● Your objective
What is needed here is an exact repetition of the records below, beginning at the line that has "pink cup [849,177,905,252]" and stopping after the line that has "camera: 75 degrees right, 10 degrees down".

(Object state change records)
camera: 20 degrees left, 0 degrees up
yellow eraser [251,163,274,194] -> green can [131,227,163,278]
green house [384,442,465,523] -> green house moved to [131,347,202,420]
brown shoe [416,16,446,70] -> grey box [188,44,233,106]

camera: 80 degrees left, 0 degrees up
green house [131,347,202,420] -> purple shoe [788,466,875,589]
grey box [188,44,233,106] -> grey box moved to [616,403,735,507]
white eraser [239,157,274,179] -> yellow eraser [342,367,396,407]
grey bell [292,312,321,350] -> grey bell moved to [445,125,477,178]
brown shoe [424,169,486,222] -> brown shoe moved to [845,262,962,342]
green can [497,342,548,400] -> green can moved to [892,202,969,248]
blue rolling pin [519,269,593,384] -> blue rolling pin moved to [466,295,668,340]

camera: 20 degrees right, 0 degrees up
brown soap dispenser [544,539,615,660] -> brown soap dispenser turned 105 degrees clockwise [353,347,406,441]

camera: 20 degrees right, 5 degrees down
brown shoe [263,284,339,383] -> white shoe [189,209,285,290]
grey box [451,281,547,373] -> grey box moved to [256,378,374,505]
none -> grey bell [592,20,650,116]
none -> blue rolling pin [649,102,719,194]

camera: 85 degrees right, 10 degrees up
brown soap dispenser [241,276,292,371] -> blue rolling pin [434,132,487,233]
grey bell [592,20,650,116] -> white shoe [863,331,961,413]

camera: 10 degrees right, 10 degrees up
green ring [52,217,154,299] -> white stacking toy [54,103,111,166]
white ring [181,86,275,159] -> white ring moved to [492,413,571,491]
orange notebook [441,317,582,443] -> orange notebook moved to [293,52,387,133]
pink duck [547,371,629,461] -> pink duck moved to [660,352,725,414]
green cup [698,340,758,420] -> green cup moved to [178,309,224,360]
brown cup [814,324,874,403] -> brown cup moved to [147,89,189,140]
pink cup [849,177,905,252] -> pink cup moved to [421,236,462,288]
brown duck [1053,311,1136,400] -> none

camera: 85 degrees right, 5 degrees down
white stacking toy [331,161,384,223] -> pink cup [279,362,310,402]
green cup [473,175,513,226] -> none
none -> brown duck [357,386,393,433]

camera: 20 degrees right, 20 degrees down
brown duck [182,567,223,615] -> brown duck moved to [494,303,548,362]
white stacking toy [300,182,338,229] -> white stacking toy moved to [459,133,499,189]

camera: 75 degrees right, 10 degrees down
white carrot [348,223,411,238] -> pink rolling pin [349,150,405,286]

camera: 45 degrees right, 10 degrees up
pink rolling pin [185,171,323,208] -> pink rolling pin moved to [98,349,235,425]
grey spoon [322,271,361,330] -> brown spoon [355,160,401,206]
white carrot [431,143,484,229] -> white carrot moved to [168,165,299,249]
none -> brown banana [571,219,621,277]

● Response
pink cup [849,177,905,252] -> pink cup moved to [421,236,462,288]
brown duck [1053,311,1136,400] -> none

camera: 85 degrees right, 5 degrees down
white stacking toy [331,161,384,223] -> pink cup [279,362,310,402]
green cup [473,175,513,226] -> none
none -> brown duck [357,386,393,433]

camera: 20 degrees right, 20 degrees down
brown duck [182,567,223,615] -> brown duck moved to [494,303,548,362]
white stacking toy [300,182,338,229] -> white stacking toy moved to [459,133,499,189]

camera: 75 degrees right, 10 degrees down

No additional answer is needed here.